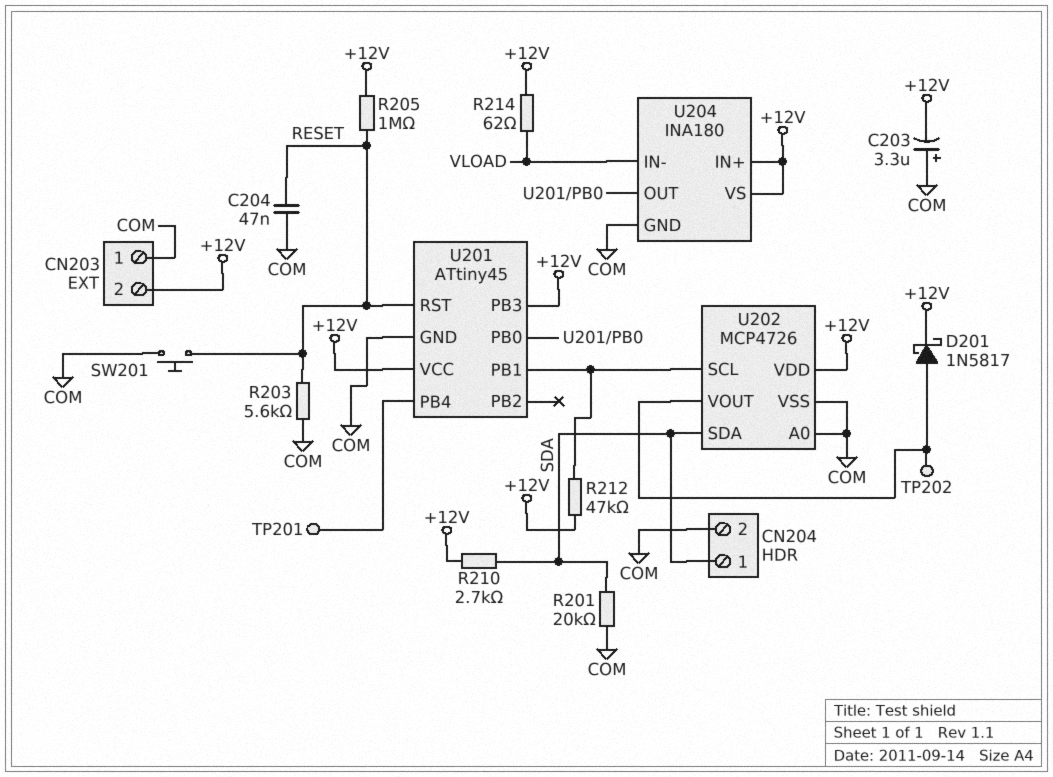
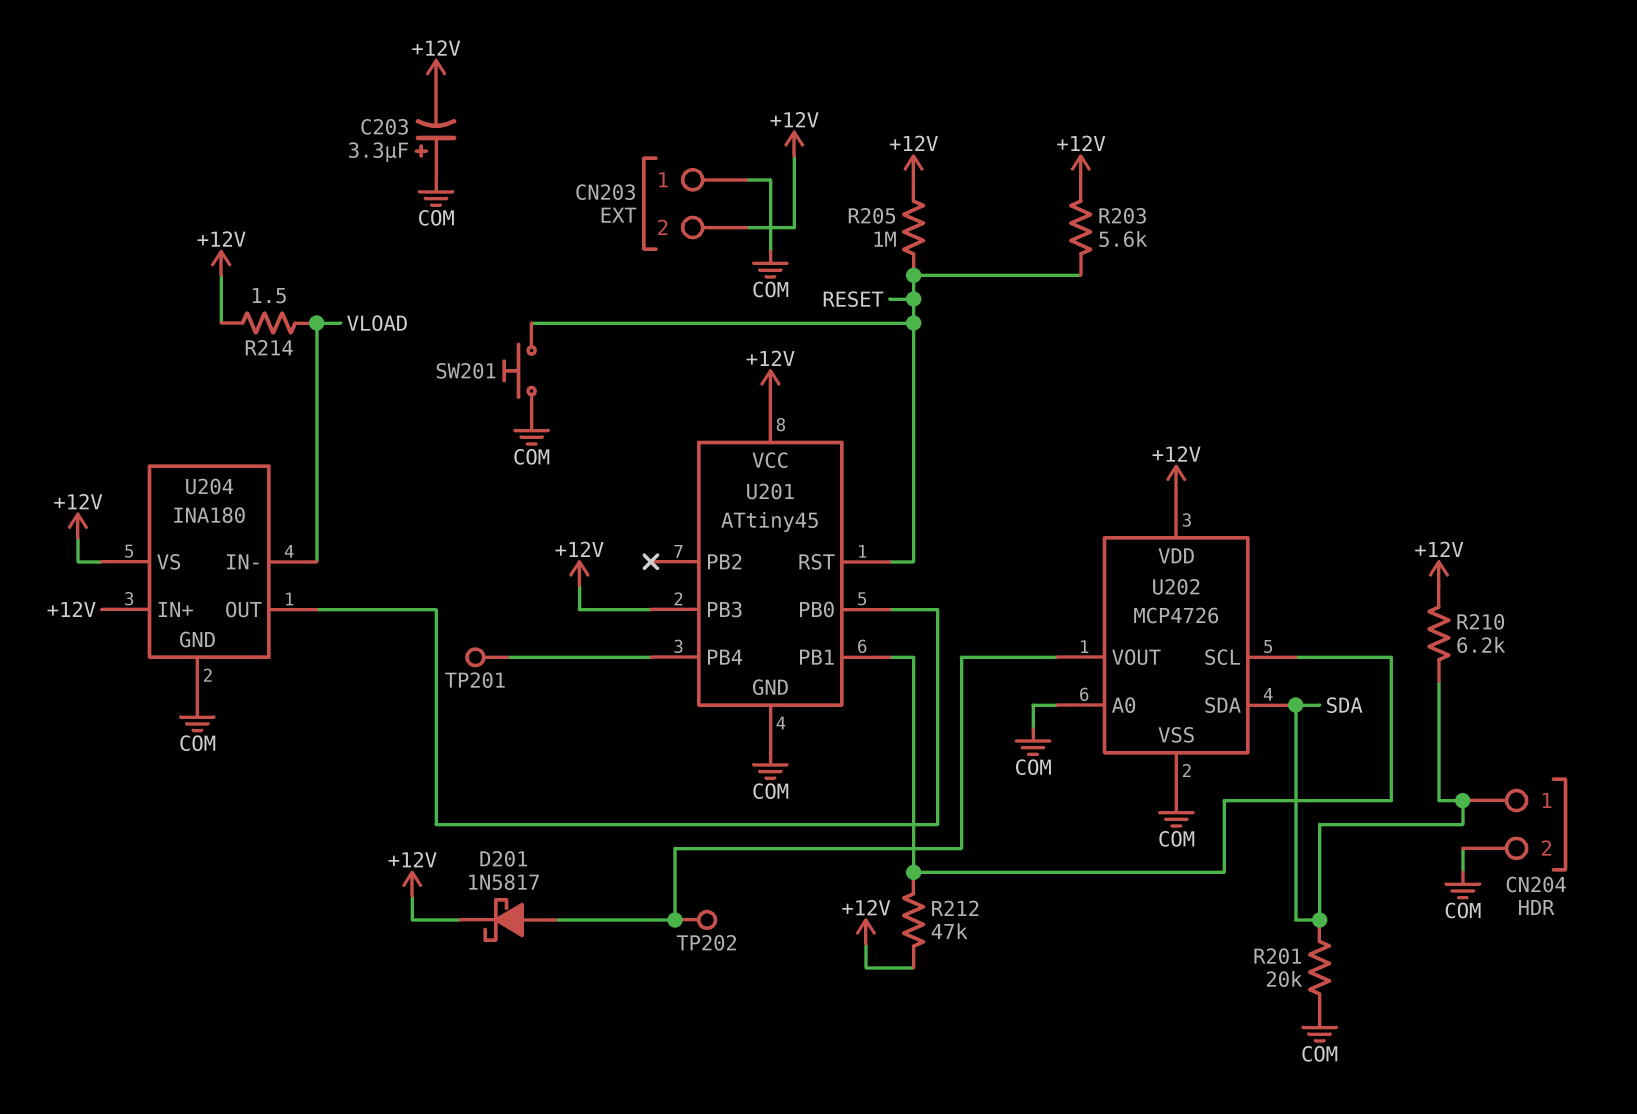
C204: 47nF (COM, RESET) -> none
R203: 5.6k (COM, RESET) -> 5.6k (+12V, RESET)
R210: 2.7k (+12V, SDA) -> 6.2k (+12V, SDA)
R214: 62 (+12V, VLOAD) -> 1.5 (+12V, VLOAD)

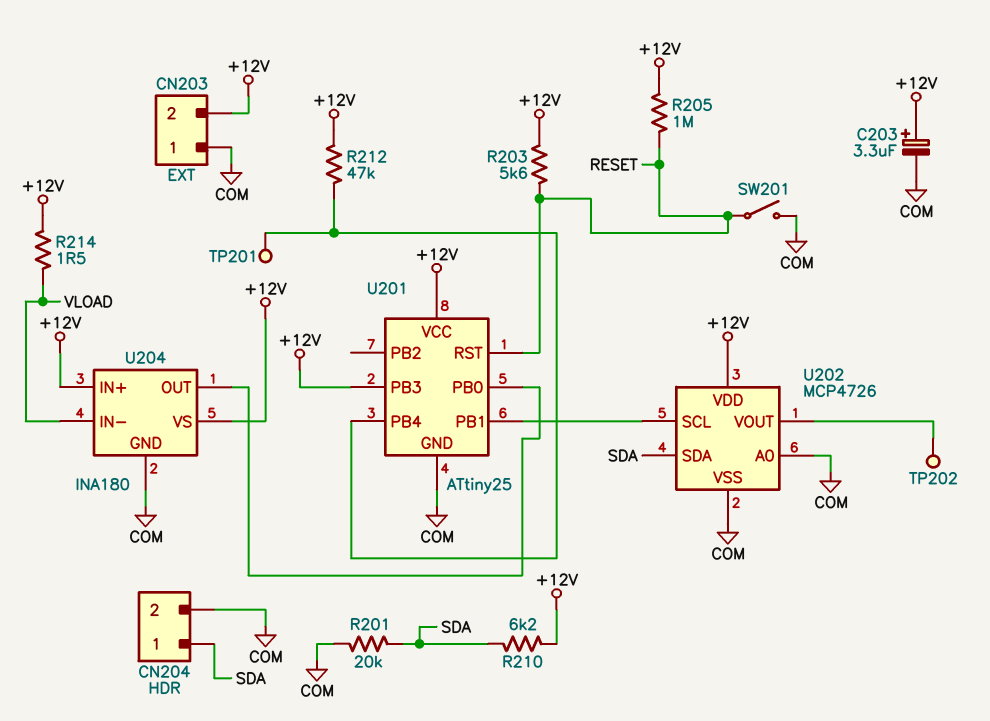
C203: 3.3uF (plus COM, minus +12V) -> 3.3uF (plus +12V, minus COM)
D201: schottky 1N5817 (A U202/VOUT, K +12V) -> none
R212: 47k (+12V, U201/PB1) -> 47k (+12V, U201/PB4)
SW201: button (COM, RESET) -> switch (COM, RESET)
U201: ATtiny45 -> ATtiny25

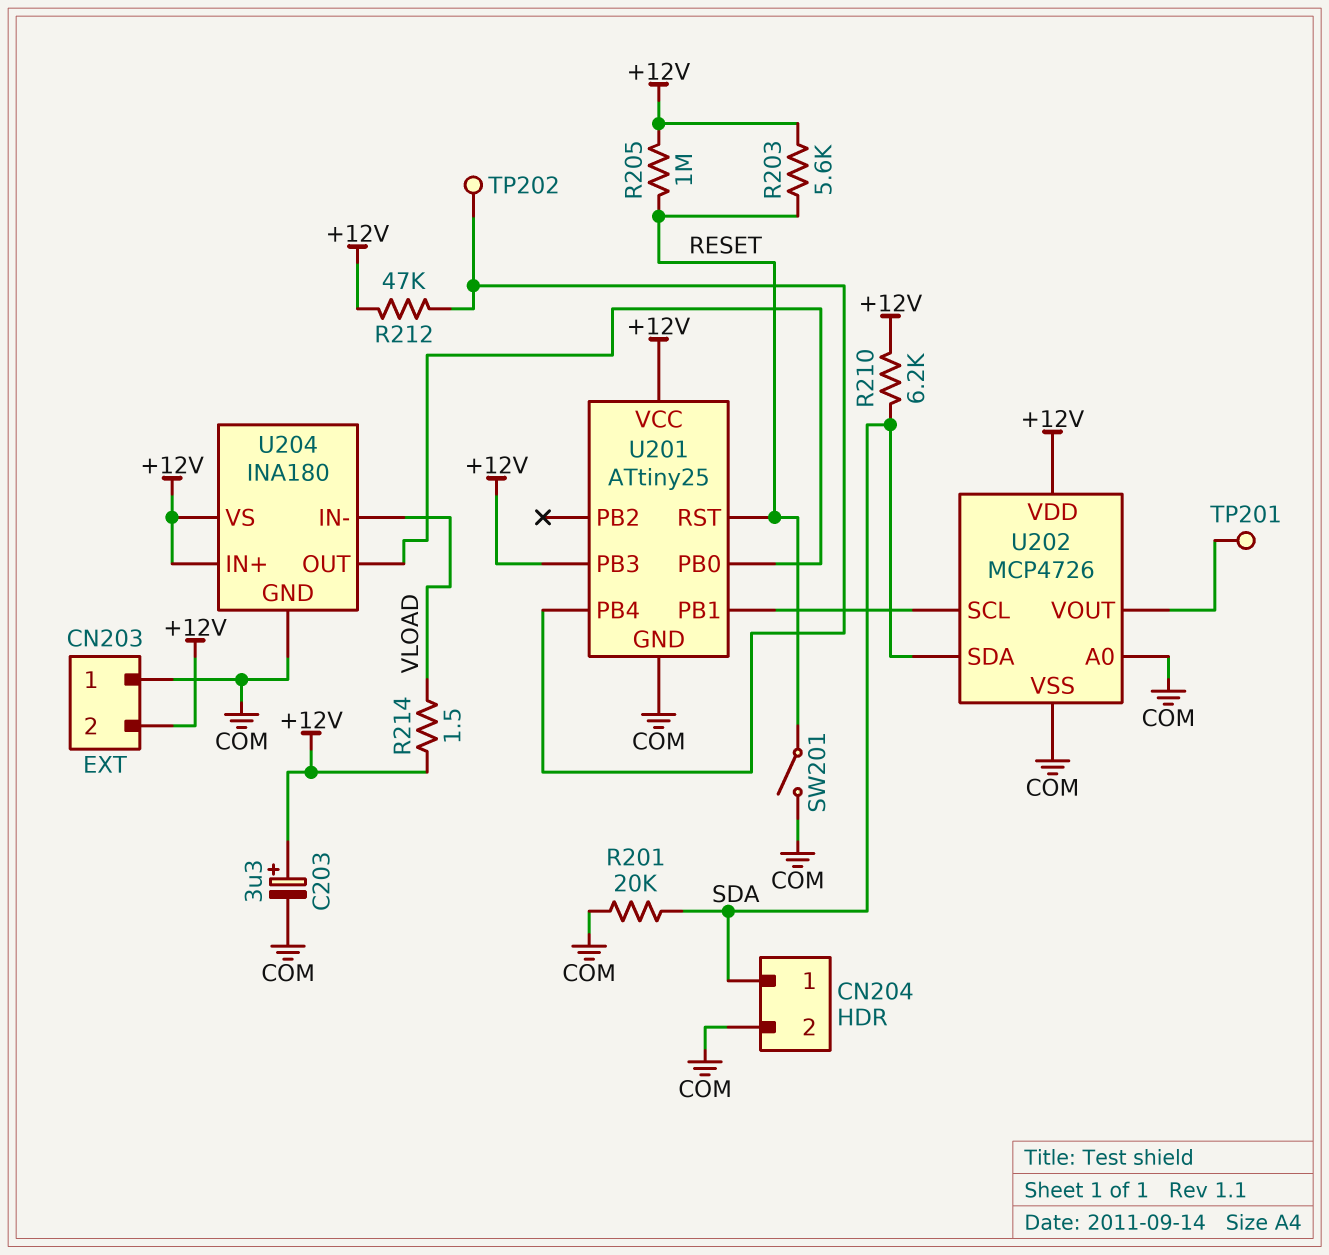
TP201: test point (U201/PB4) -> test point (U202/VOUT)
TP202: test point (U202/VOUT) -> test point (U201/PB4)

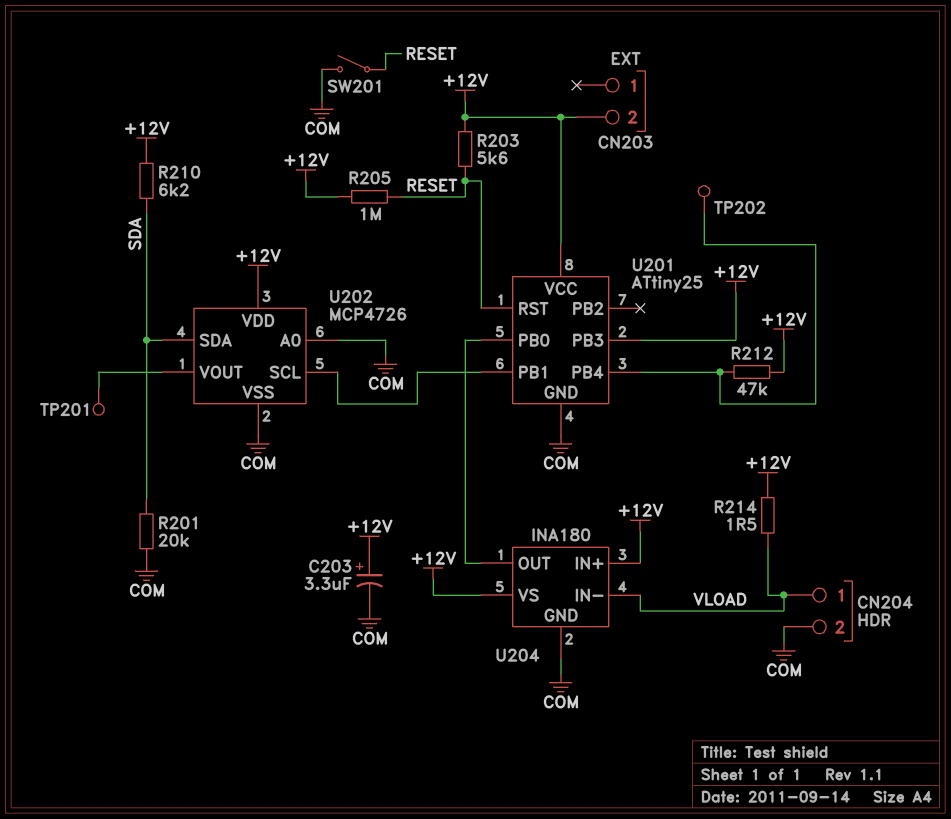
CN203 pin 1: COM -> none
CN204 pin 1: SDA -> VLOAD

★ ★ ★ ★

__TASK GOAL__.
Reproduce every record above exactly as given, excluding pictures from the result.

__REPLY TO THE TASK__.
C204: 47nF (COM, RESET) -> none
R203: 5.6k (COM, RESET) -> 5.6k (+12V, RESET)
R210: 2.7k (+12V, SDA) -> 6.2k (+12V, SDA)
R214: 62 (+12V, VLOAD) -> 1.5 (+12V, VLOAD)

C203: 3.3uF (plus COM, minus +12V) -> 3.3uF (plus +12V, minus COM)
D201: schottky 1N5817 (A U202/VOUT, K +12V) -> none
R212: 47k (+12V, U201/PB1) -> 47k (+12V, U201/PB4)
SW201: button (COM, RESET) -> switch (COM, RESET)
U201: ATtiny45 -> ATtiny25

TP201: test point (U201/PB4) -> test point (U202/VOUT)
TP202: test point (U202/VOUT) -> test point (U201/PB4)

CN203 pin 1: COM -> none
CN204 pin 1: SDA -> VLOAD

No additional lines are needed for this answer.